==== DATA FOR THIS TASK ====

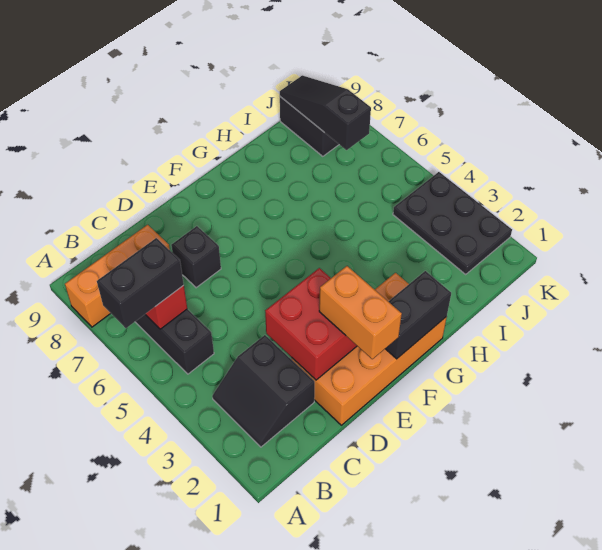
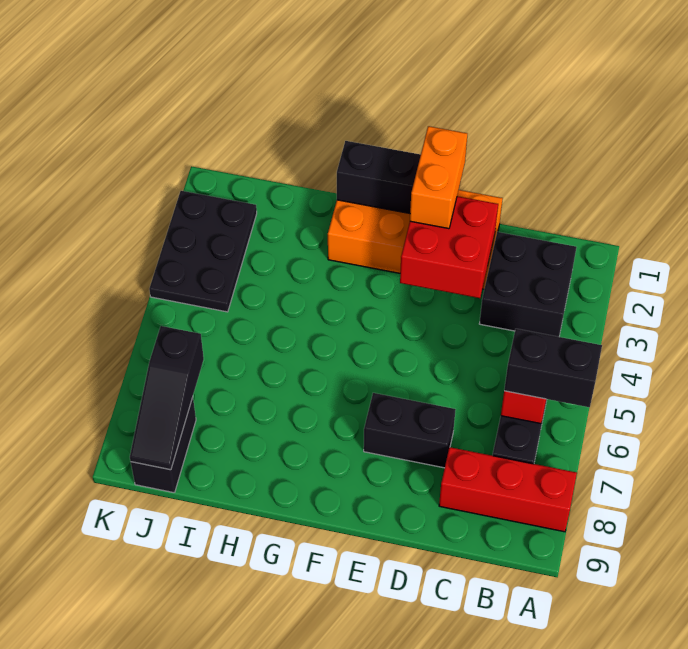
orange brick A8:C8 level 1 -> red brick A8:C8 level 1
black slope B2:C3 level 1 top C -> black brick B2:C3 level 1
black brick D7 level 1 -> black brick D7:E7 level 1

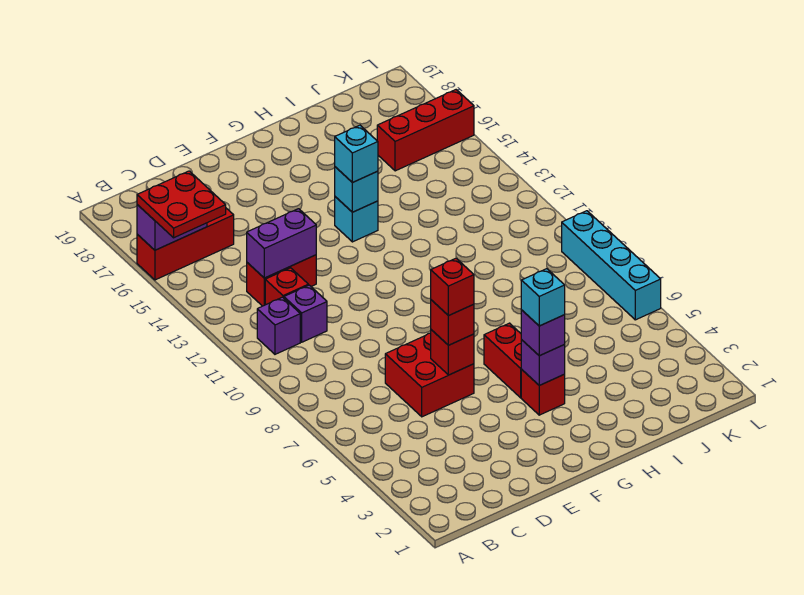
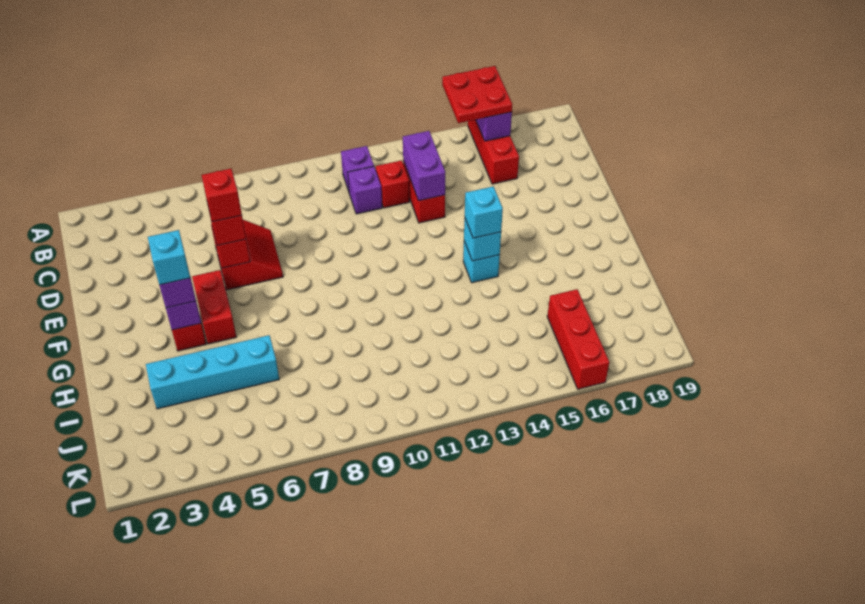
red brick D6:E7 level 1 -> red slope D6:E7 level 1 top 6
red brick G5:G6 level 1 -> red brick F5:G5 level 1
cyan brick L6:L9 level 1 -> cyan brick I3:I6 level 1

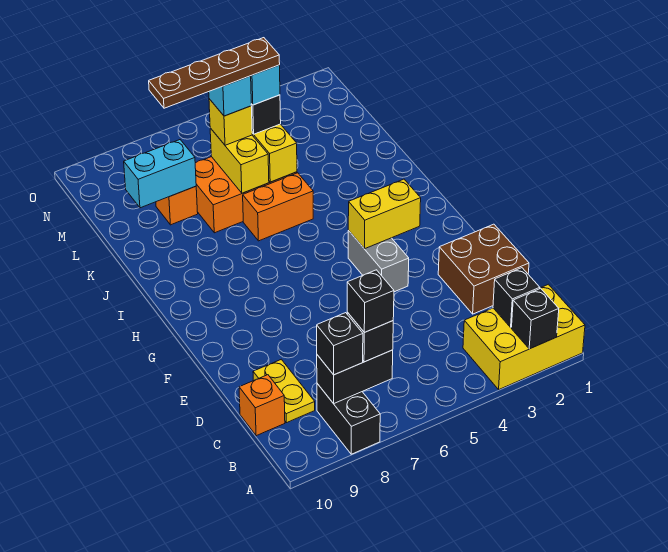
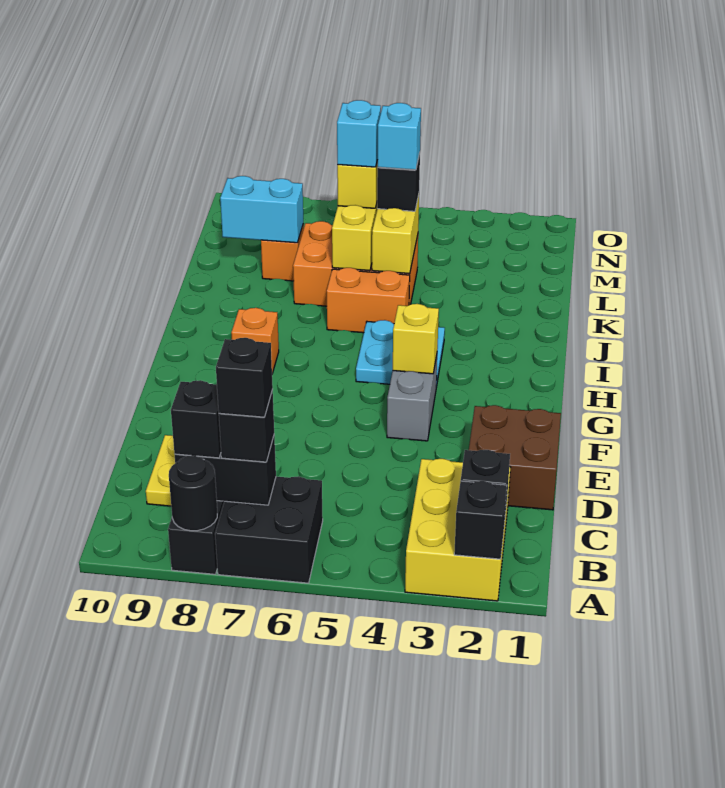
yellow brick A1:B3 level 1 -> yellow brick A2:C3 level 1
none -> black brick A6:B7 level 1
none -> black round brick A8 level 2
orange brick C10 level 1 -> orange brick H8 level 1
yellow brick G3:G4 level 2 -> yellow brick G4 level 2
none -> cyan plate H4:I5 level 1
brown plate L5:L8 level 5 -> none

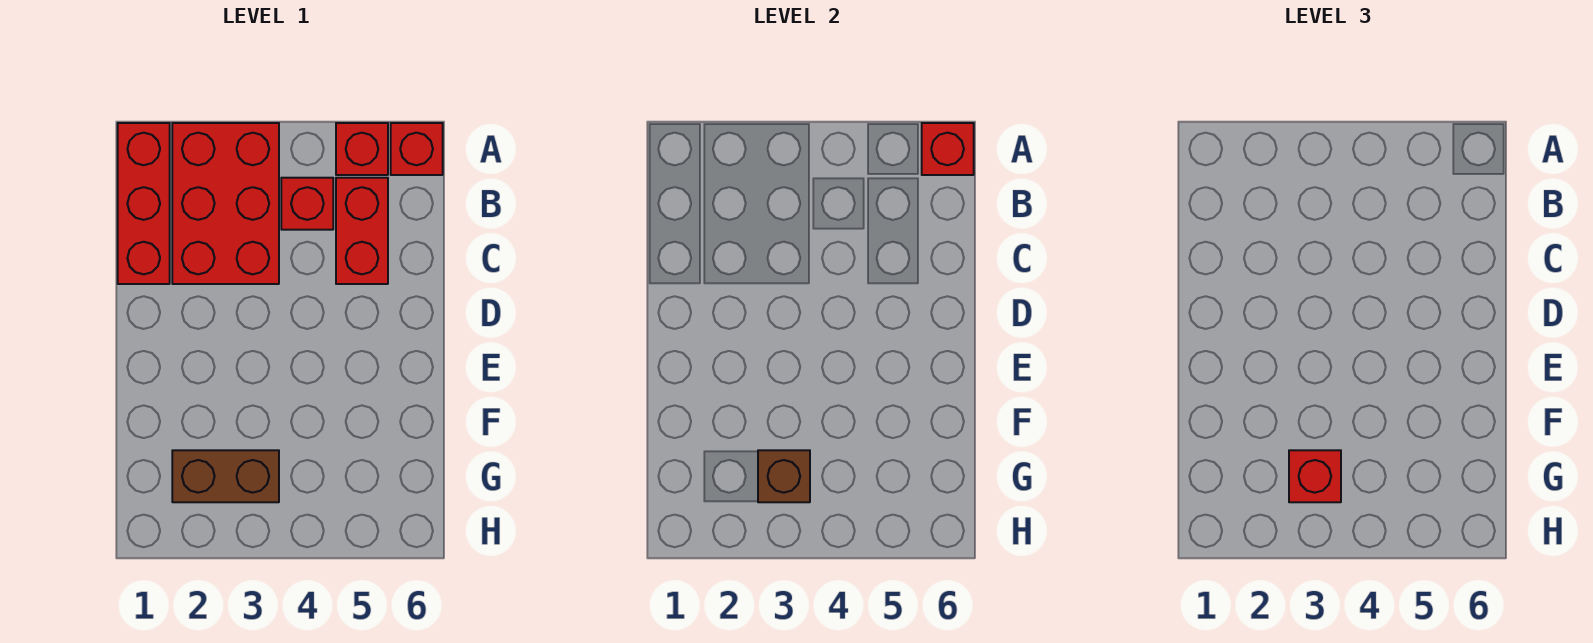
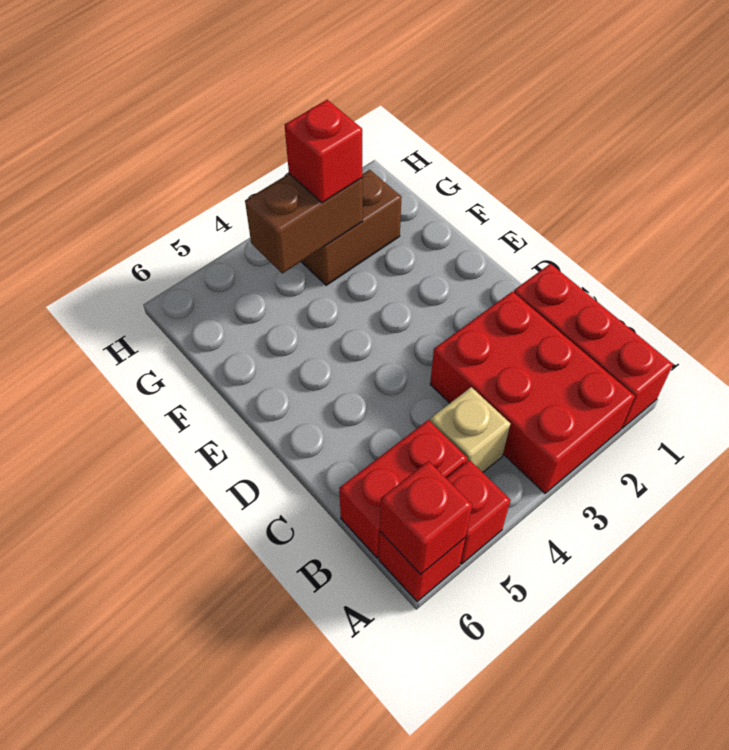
red brick B4 level 1 -> tan brick B4 level 1
red brick B5:C5 level 1 -> red brick B5:B6 level 1
brown brick G3 level 2 -> brown brick G3:G4 level 2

====

Could you repeat exactly the lines from the first one of the records above through the line containing "yellow brick A1:B3", leaving out any pictures?

*REPLY TO THE EXERCISE*
orange brick A8:C8 level 1 -> red brick A8:C8 level 1
black slope B2:C3 level 1 top C -> black brick B2:C3 level 1
black brick D7 level 1 -> black brick D7:E7 level 1

red brick D6:E7 level 1 -> red slope D6:E7 level 1 top 6
red brick G5:G6 level 1 -> red brick F5:G5 level 1
cyan brick L6:L9 level 1 -> cyan brick I3:I6 level 1

yellow brick A1:B3 level 1 -> yellow brick A2:C3 level 1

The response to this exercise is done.